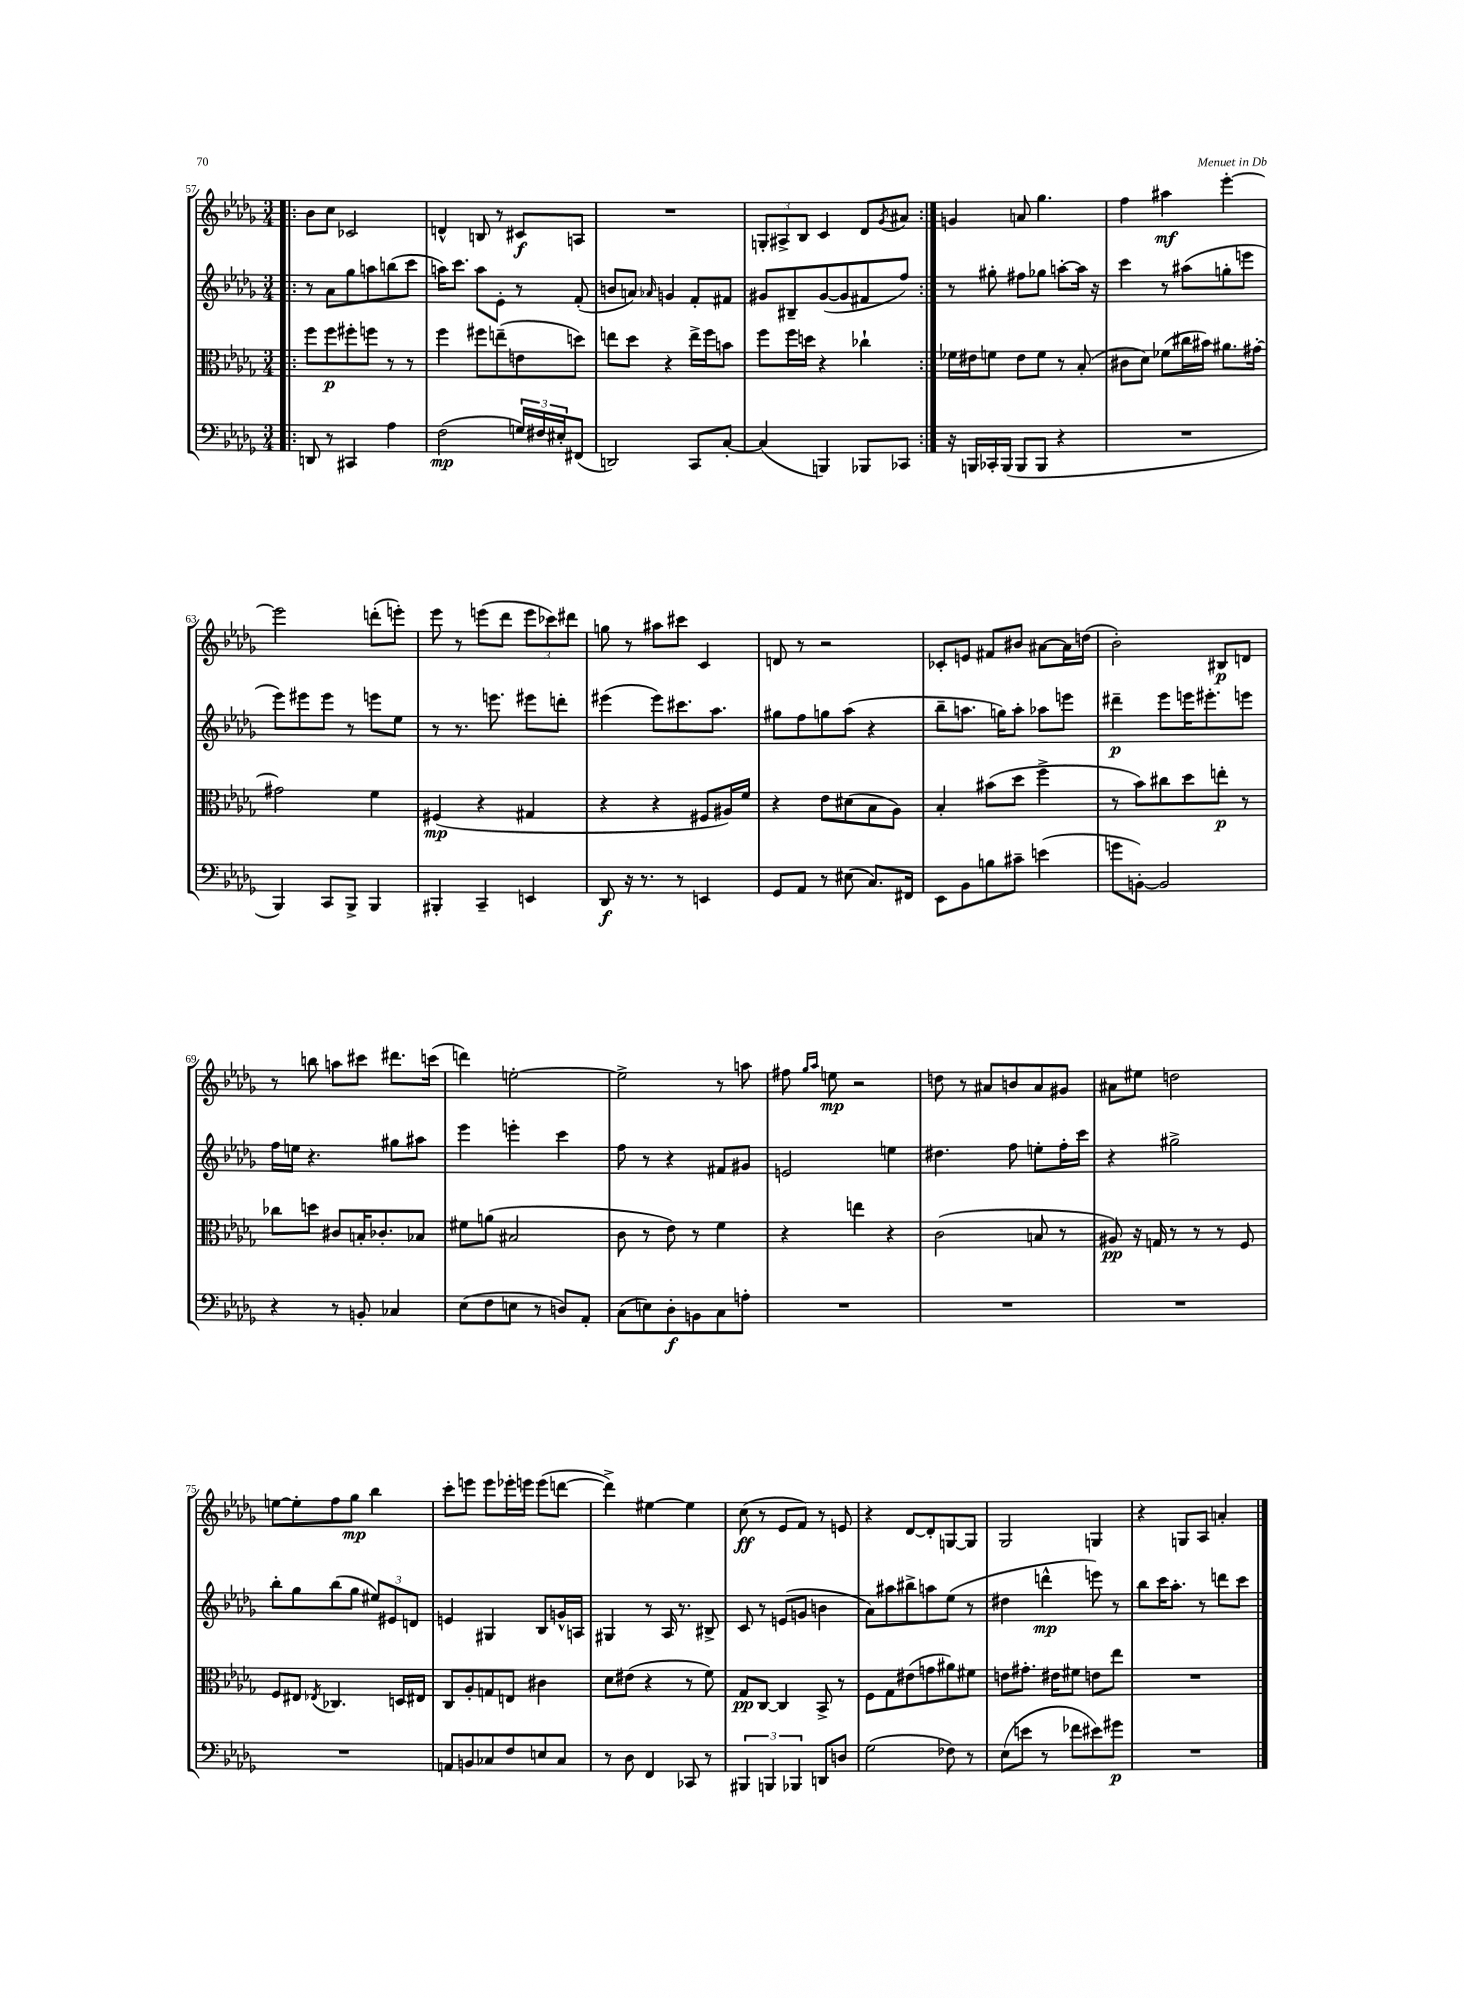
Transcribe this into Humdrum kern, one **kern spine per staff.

**kern	**dynam	**kern	**dynam	**kern	**dynam	**kern	**dynam
*part4	*part4	*part3	*part3	*part2	*part2	*part1	*part1
*staff4	*staff4	*staff3	*staff3	*staff2	*staff2	*staff1	*staff1
*clefF4	*	*clefC3	*	*clefG2	*	*clefG2	*
*k[b-e-a-d-g-]	*	*k[b-e-a-d-g-]	*	*k[b-e-a-d-g-]	*	*k[b-e-a-d-g-]	*
*M3/4	*	*M3/4	*	*M3/4	*	*M3/4	*
=57!|:	=57!|:	=57!|:	=57!|:	=57!|:	=57!|:	=57!|:	=57!|:
8DDn/	.	8ff\L	.	8r	.	8b-\L	.
8r	.	8ff\	p	8a-\L	.	8cc\J	.
4CC#X/	.	8ff#X'\	.	8gg-\	.	2c-X/	.
.	.	8ffn\J	.	8aan\	.	.	.
4A-\	.	8r	.	(8bbn\	.	.	.
.	.	8r	.	8ccc\J	.	.	.
=58	=58	=58	=58	=58	=58	=58	=58
(2F\	mp	4ff\	.	16aan\KL)	.	4dn^^/	.
.	.	.	.	8.ccc\J	.	.	.
.	.	8ff#X\L	.	8aa\L	.	8Bn/	.
.	.	(8een~\	.	8e-'\J	.	8r	.
24Gn/LL)	.	8en\	.	8r	.	8c#X/L	f
24F#X/	.	.	.	.	.	.	.
24E#X'/J	.	.	.	.	.	.	.
(8FF#X/J	.	8ddn\J)	.	(8f'/	.	8An/J	.
=59	=59	=59	=59	=59	=59	=59	=59
2DDn/)	.	8een\L	.	8bn/L	.	2.r	.
.	.	8dd-\J	.	8an/J)	.	.	.
.	.	.	.	16qqa-X/	.	.	.
.	.	4r	.	4gn/	.	.	.
8CC/L	.	16ee^\LL	.	8f'/L	.	.	.
.	.	16ff\J	.	.	.	.	.
[8C'/J	.	8bn\J	.	8f#X/J	.	.	.
=60	=60	=60	=60	=60	=60	=60	=60
(4C/]	.	8ff\L	.	8g#X/L	.	12Gn'/L	.
.	.	.	.	.	.	12A#X^/	.
.	.	16ff\L	.	8B#X~/	.	.	.
.	.	.	.	.	.	12B-/J	.
.	.	16ddn\JJ	.	.	.	.	.
4BBBn/)	.	4r	.	([8g#/	.	4c/	.
.	.	.	.	8g#/]	.	.	.
8BBB-X/L	.	4cc-X`\	.	8f#X/	.	8d-/L	.
.	.	.	.	.	.	8qg-/	.
8CC-X/J	.	.	.	8ff/J)	.	8a#X/J	.
=61:|!	=61:|!	=61:|!	=61:|!	=61:|!	=61:|!	=61:|!	=61:|!
16r	.	16f-X\LL	.	8r	.	4gn/	.
16BBBn/LL	.	16e#X\J	.	.	.	.	.
16CC-X'/	.	8fn\J	.	8gg#X'\	.	.	.
(16BBB/JJ	.	.	.	.	.	.	.
8BBB/L	.	8e#\L	.	8ff#X\L	.	8an/	.
8BBB/J	.	8f\J	.	8gg-X\J	.	4.gg-\	.
4r	.	8r	.	[8aan'\L	.	.	.
.	.	(8B-'/	.	16aa\Jk]	.	.	.
.	.	.	.	16r	.	.	.
=62	=62	=62	=62	=62	=62	=62	=62
2.r	.	8c#X\L	.	4ccc\	.	4ff\	.
.	.	8d-\J)	.	.	.	.	.
.	.	(8f-X\L	.	8r	.	4aa#X\	mf
.	.	16cc#X\L	.	(8aa#X\L	.	.	.
.	.	16b#X\JJ)	.	.	.	.	.
.	.	8.a#X\L	.	8ggn'\	.	[4eee-'\	.
.	.	.	.	8eeen\J	.	.	.
.	.	[16g#X'\Jk	.	.	.	.	.
!!LO:LB:g=z
=63	=63	=63	=63	=63	=63	=63	=63
4BBB-/)	.	2g#X\]	.	8eee-\L)	.	2eee-\]	.
.	.	.	.	8eee#X\	.	.	.
8CC/L	.	.	.	8eee#\J	.	.	.
8BBB-^/J	.	.	.	8r	.	.	.
4BBB-/	.	4f\	.	8eeen\L	.	(8dddn'\L	.
.	.	.	.	8ee-\J	.	8eeen'\J)	.
=64	=64	=64	=64	=64	=64	=64	=64
4BBB#X'/	.	(4F#X/	mp	8r	.	8eee-\	.
.	.	.	.	8.r	.	8r	.
4CC~/	.	4r	.	.	.	(8eeen\L	.
.	.	.	.	8.eeen\	.	.	.
.	.	.	.	.	.	8ddd-\J	.
4EEn/	.	4G#X/	.	8eee#X\L	.	12eee\L	.
.	.	.	.	.	.	12ccc-X\)	.
.	.	.	.	8dddn'\J	.	.	.
.	.	.	.	.	.	12ddd#X\J	.
=65	=65	=65	=65	=65	=65	=65	=65
8DD-/	f	4r	.	(4eee#X\	.	8ggn\	.
16r	.	.	.	.	.	8r	.
8.r	.	.	.	.	.	.	.
.	.	4r	.	8eee#\L)	.	8aa#X\L	.
8r	.	.	.	8.ccc#X\	.	8ccc#X\J	.
4EEn/	.	8F#X/L	.	.	.	4c/	.
.	.	.	.	8.aa-\J	.	.	.
.	.	16A#X/L)	.	.	.	.	.
.	.	16f/JJ	.	.	.	.	.
=66	=66	=66	=66	=66	=66	=66	=66
8GG-/L	.	4r	.	8gg#X\L	.	8dn/	.
8AA-/J	.	.	.	8ff\	.	8r	.
8r	.	8e-\L	.	8ggn\	.	2r	.
(8E#X\	.	(8d#X\	.	(8aa-\J	.	.	.
8.C/L)	.	8B-\	.	4r	.	.	.
.	.	8A-\J)	.	.	.	.	.
16FF#X/Jk	.	.	.	.	.	.	.
=67	=67	=67	=67	=67	=67	=67	=67
8EE-\L	.	4B-'/	.	8bb-~\L	.	8c-X'/L	.
8BB-\	.	.	.	8.aan\J	.	8en/J	.
8Bn\	.	(8b#X\L	.	.	.	8f#X/L	.
.	.	.	.	16ggn\KL)	.	.	.
8c#X~\J	.	8dd-\J	.	8aa'\J	.	8b#X/J	.
(4en\	.	4ff^\	.	8aa-X\L	.	[8a#X\L	.
.	.	.	.	8eeen\J	.	16a#\L]	.
.	.	.	.	.	.	(16ddn\JJ	.
=68	=68	=68	=68	=68	=68	=68	=68
8gn\L	.	8r	.	4ddd#X~\	p	2b-'\)	.
[8BBn'\J)	.	8b-\L)	.	.	.	.	.
2BB/]	.	8cc#X\	.	8eee-\L	.	.	.
.	.	8dd-\	.	16eeen\K	.	.	.
.	.	.	.	8.eee#X'\	.	.	.
.	.	8een'\J	p	.	.	8B#X/L	p
.	.	8r	.	8eeen\J	.	8dn/J	.
!!LO:LB:g=z
=69	=69	=69	=69	=69	=69	=69	=69
4r	.	8cc-X\L	.	16ff\LL	.	8r	.
.	.	.	.	16een\JJ	.	.	.
.	.	8ddn\J	.	4.r	.	8bbn\	.
8r	.	8c#X/L	.	.	.	8aan\L	.
8BBn'/	.	16Bn'/K	.	.	.	8ccc#X\J	.
.	.	8.c-X'/	.	.	.	.	.
4C-X/	.	.	.	8gg#X\L	.	8.ddd#X\L	.
.	.	8B-X/J	.	8aa#X\J	.	.	.
.	.	.	.	.	.	(16cccn\Jk	.
=70	=70	=70	=70	=70	=70	=70	=70
(8E-\L	.	8f#X\L	.	4eee-\	.	4dddn\)	.
8F\	.	(8an\J	.	.	.	.	.
8En\J	.	2B#X/	.	4eeen'\	.	[2een'\	.
8r	.	.	.	.	.	.	.
8Dn/L)	.	.	.	4ccc\	.	.	.
8AA-'/J	.	.	.	.	.	.	.
=71	=71	=71	=71	=71	=71	=71	=71
(8C\L	.	8c\	.	8ff\	.	2ee^\]	.
8En\)	.	8r	.	8r	.	.	.
8D-'\	f	8e-\)	.	4r	.	.	.
8BBn\	.	8r	.	.	.	.	.
8C\	.	4f\	.	8f#X/L	.	8r	.
8An'\J	.	.	.	8g#X/J	.	8aan\	.
=72	=72	=72	=72	=72	=72	=72	=72
2.r	.	4r	.	2en/	.	8ff#X\	.
.	.	.	.	.	.	16qqgg-/LL	.
.	.	.	.	.	.	16qqaa-/JJ	.
.	.	.	.	.	.	8een\	mp
.	.	4een\	.	.	.	2r	.
.	.	4r	.	4een\	.	.	.
=73	=73	=73	=73	=73	=73	=73	=73
2.r	.	(2c\	.	4.dd#X\	.	8ddn\	.
.	.	.	.	.	.	8r	.
.	.	.	.	.	.	8a#X/L	.
.	.	.	.	8ff\	.	8bn/	.
.	.	8Bn/	.	8een'\L	.	8a#/	.
.	.	8r	.	16ff'\L	.	8g#X/J	.
.	.	.	.	16ccc\JJ	.	.	.
=74	=74	=74	=74	=74	=74	=74	=74
2.r	.	8A#X/)	pp	4r	.	8a#X\L	.
.	.	16r	.	.	.	8ee#X\J	.
.	.	16Gn/	.	.	.	.	.
.	.	8r	.	2gg#X^\	.	2ddn\	.
.	.	8r	.	.	.	.	.
.	.	8r	.	.	.	.	.
.	.	8F/	.	.	.	.	.
!!LO:LB:g=z
=75	=75	=75	=75	=75	=75	=75	=75
2.r	.	8F/L	.	8bb-'\L	.	[8een\L	.
.	.	8E#X/J	.	8gg-\	.	8ee'\]	.
.	.	8qE-X/	.	.	.	.	.
.	.	4.C-X/	.	(8bb-\	.	8ff\	.
.	.	.	.	8gg-\J	.	8gg-\J	mp
.	.	.	.	12ee#X/L)	.	4bb-\	.
.	.	.	.	12e#X/	.	.	.
.	.	16Dn/LL	.	.	.	.	.
.	.	.	.	12dn/J	.	.	.
.	.	16E#X/JJ	.	.	.	.	.
=76	=76	=76	=76	=76	=76	=76	=76
8AAn/L	.	8C/L	.	4en/	.	8ccc'\L	.
8BBn/	.	8A-'/	.	.	.	8eeen\J	.
8C-X/	.	8Gn/	.	4G#X/	.	8eee\L	.
8F/	.	8En/J	.	.	.	16eee-X'\L	.
.	.	.	.	.	.	16eeen\JJ	.
8En/	.	4c#X\	.	8B-/L	.	(8eee\L	.
8C-/J	.	.	.	16gn^^/L	.	[8dddn\J	.
.	.	.	.	16An/JJ	.	.	.
=77	=77	=77	=77	=77	=77	=77	=77
8r	.	8d-\L	.	4G#X/	.	4ddd^\])	.
8D-\	.	(8e#X\J	.	.	.	.	.
4FF/	.	4r	.	8r	.	[4ee#X\	.
.	.	.	.	16A-/	.	.	.
.	.	.	.	8.r	.	.	.
8CC-X/	.	8r	.	.	.	4ee#\]	.
8r	.	8f\)	.	8B#X^/	.	.	.
=78	=78	=78	=78	=78	=78	=78	=78
6BBB#X/	.	8G-/L	pp	8c/	.	(8cc\	ff
.	.	[8C/J	.	8r	.	8r	.
6BBBn/	.	.	.	.	.	.	.
.	.	4C/]	.	(8en/L	.	8e-/L	.
6BBB-X/	.	.	.	.	.	.	.
.	.	.	.	8gn/J	.	8f/J)	.
8DDn/L	.	8BB-^/	.	4bn\	.	8r	.
8Dn/J	.	8r	.	.	.	8en/	.
=79	=79	=79	=79	=79	=79	=79	=79
(2G-\	.	8F\L	.	8a-\L)	.	4r	.
.	.	8G-\	.	8aa#X\	.	.	.
.	.	(8e#X\	.	8bb#X^\	.	[8d-/L	.
.	.	8gn\	.	8aan\	.	8d-'/]	.
8F-X\)	.	8a#X\)	.	(8ee-\J	.	[8Gn/	.
8r	.	8f#X\J	.	8r	.	8G/J]	.
=80	=80	=80	=80	=80	=80	=80	=80
(8E-\L	.	8en\L	.	4dd#X\	.	2G-/	.
8en\J	.	8.g#X'\J	.	.	.	.	.
8r	.	.	.	4dddn^^\	mp	.	.
.	.	16e#X\KL	.	.	.	.	.
8f-X\L	.	8f#X\J	.	.	.	.	.
8e#X\)	.	8en\L	.	8eeen\)	.	4Gn/	.
8g#X\J	p	8ee-\J	.	8r	.	.	.
=81	=81	=81	=81	=81	=81	=81	=81
2.r	.	2.r	.	8bb-\L	.	4r	.
.	.	.	.	16ccc\K	.	.	.
.	.	.	.	8.aa-'\J	.	.	.
.	.	.	.	.	.	8Gn/L	.
.	.	.	.	8r	.	8A-/J	.
.	.	.	.	8dddn\L	.	4an'/	.
.	.	.	.	8ccc\J	.	.	.
==	==	==	==	==	==	==	==
*-	*-	*-	*-	*-	*-	*-	*-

● ● ●

## To do
Pick out every line in the entries above that contains the string "kern", and copy each one in full. Uppercase and lowercase letters count as different.

## Right answer
Transcribe this into Humdrum kern, one **kern spine per staff.
**kern	**dynam	**kern	**dynam	**kern	**dynam	**kern	**dynam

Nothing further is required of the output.